● **Exercise description**: The records sit below. Return every line in them that holds the word "none".

● **Records for the exercise**:
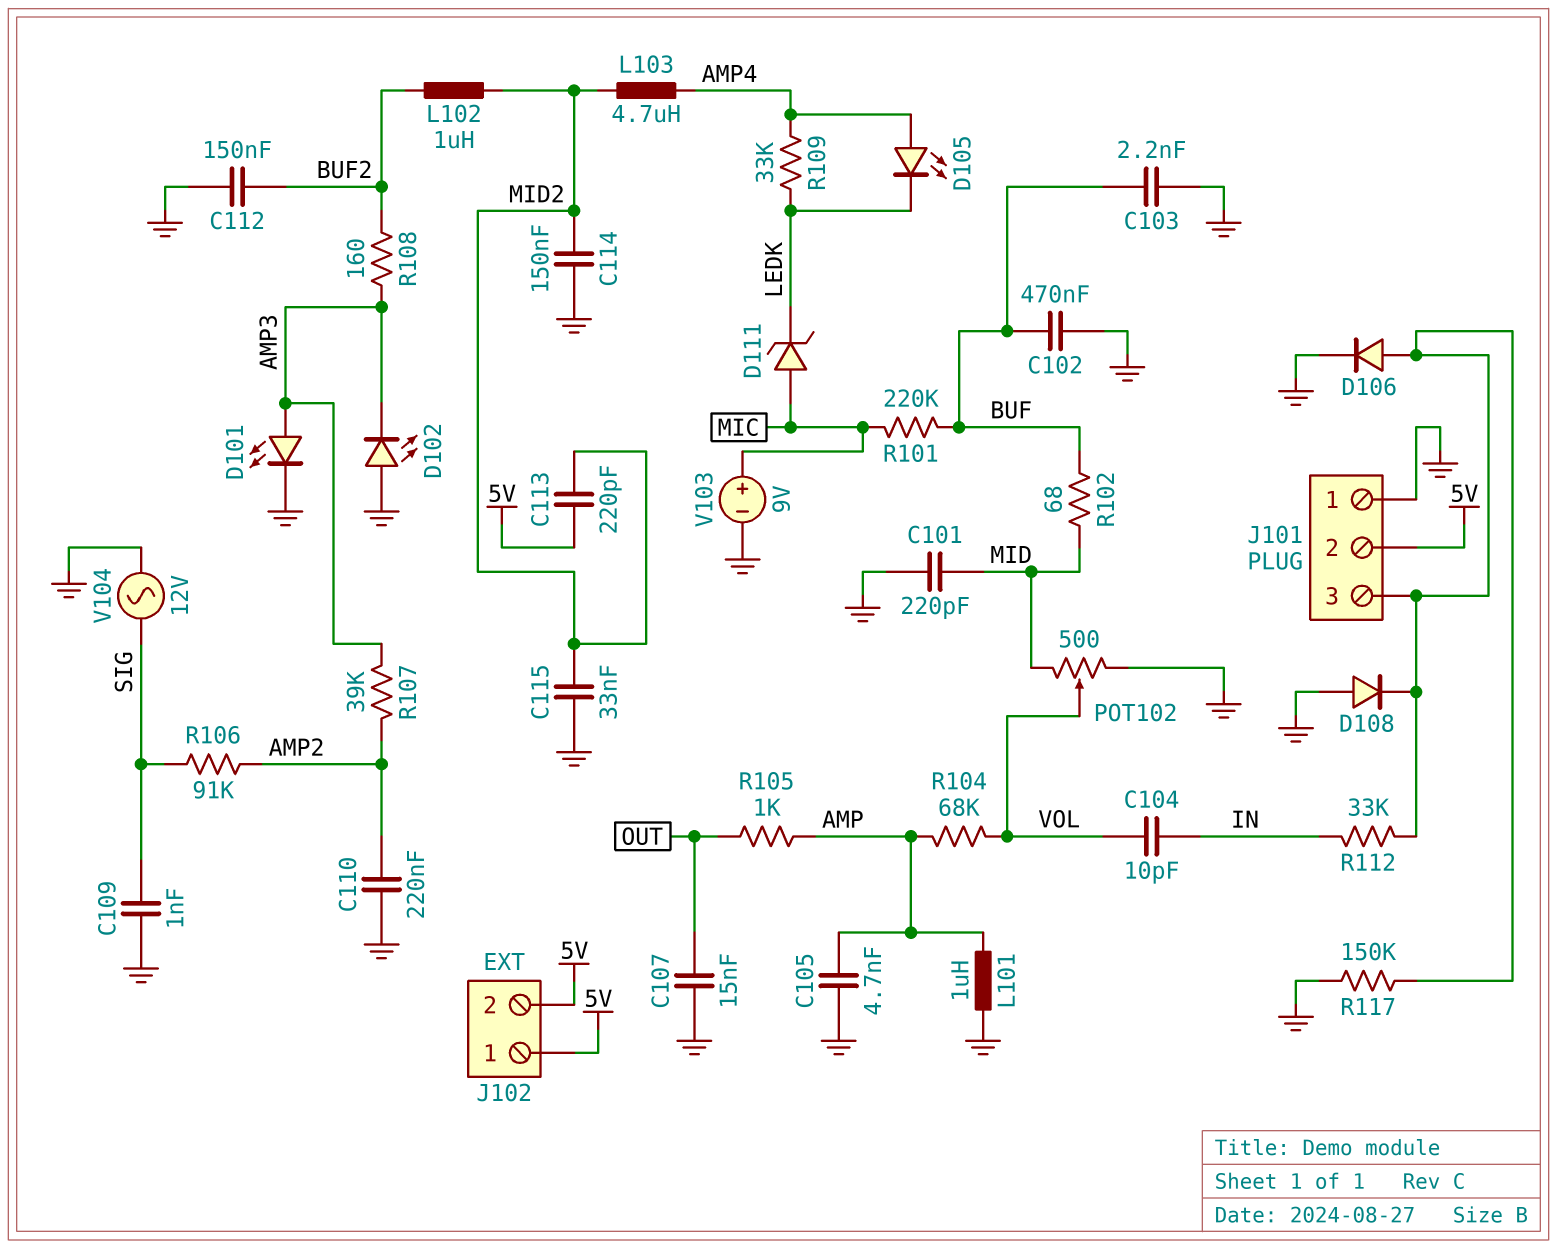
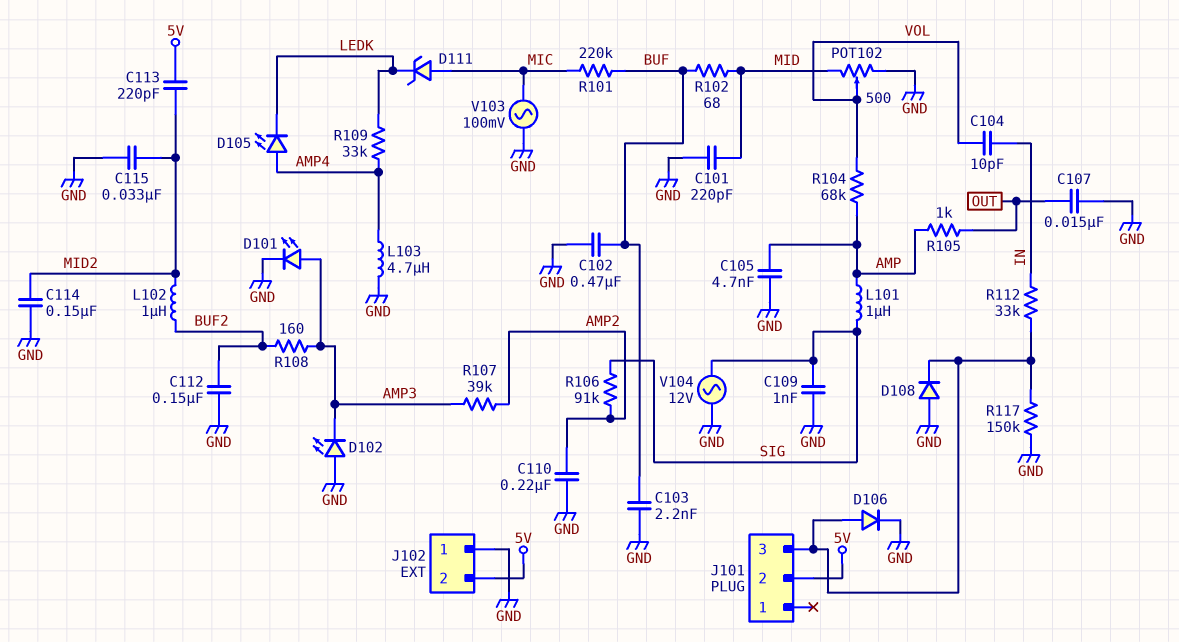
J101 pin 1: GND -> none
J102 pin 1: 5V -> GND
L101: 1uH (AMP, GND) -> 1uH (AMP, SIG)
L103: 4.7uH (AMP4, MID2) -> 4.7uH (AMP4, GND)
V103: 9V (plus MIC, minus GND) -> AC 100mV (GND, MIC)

...

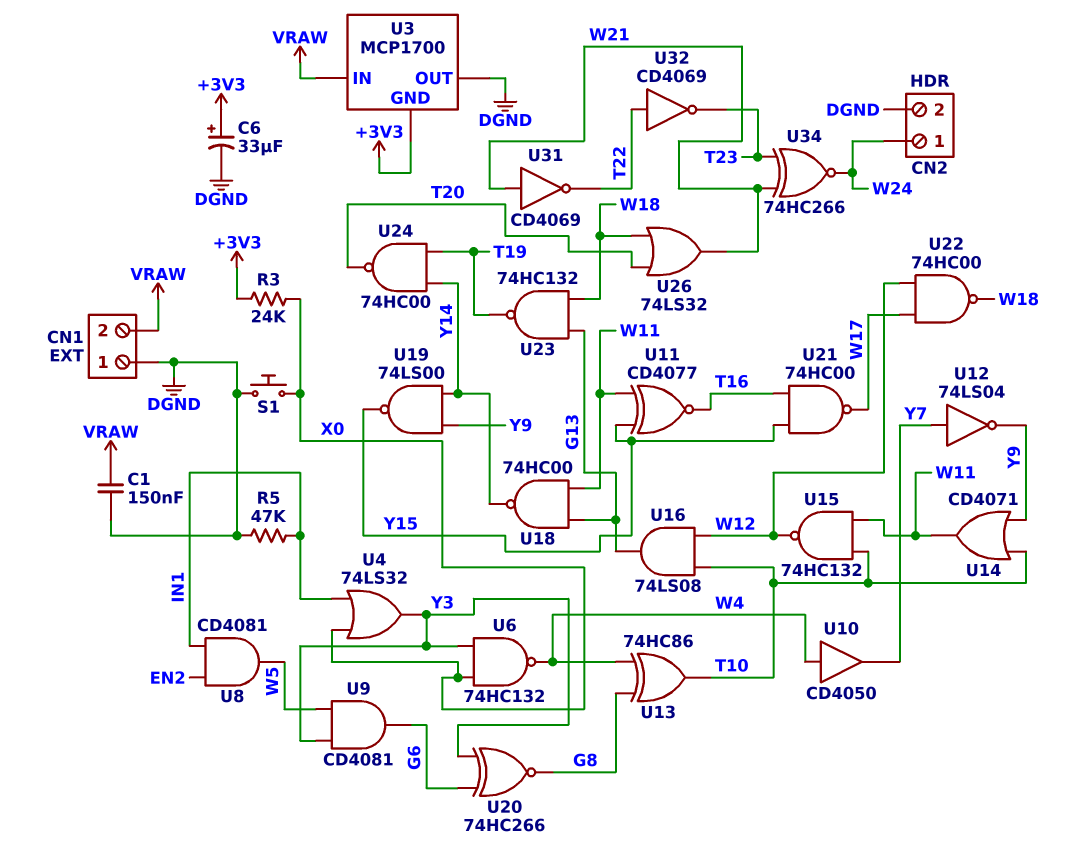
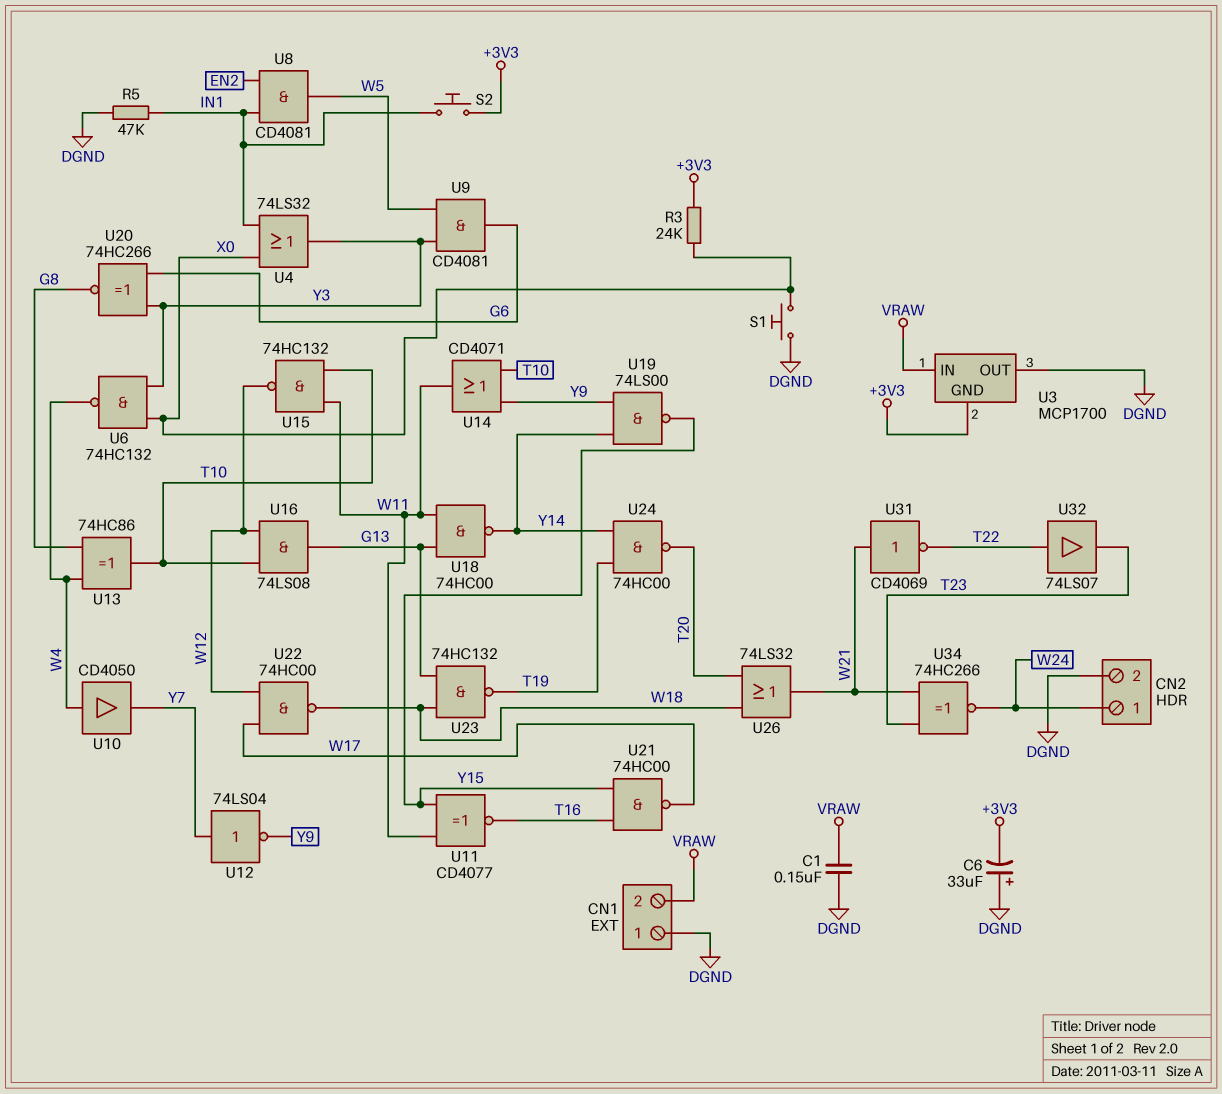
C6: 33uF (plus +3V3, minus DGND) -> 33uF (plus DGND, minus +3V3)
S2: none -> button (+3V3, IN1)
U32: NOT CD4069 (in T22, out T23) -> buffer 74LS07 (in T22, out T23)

● **Task solution**:
J101 pin 1: GND -> none
S2: none -> button (+3V3, IN1)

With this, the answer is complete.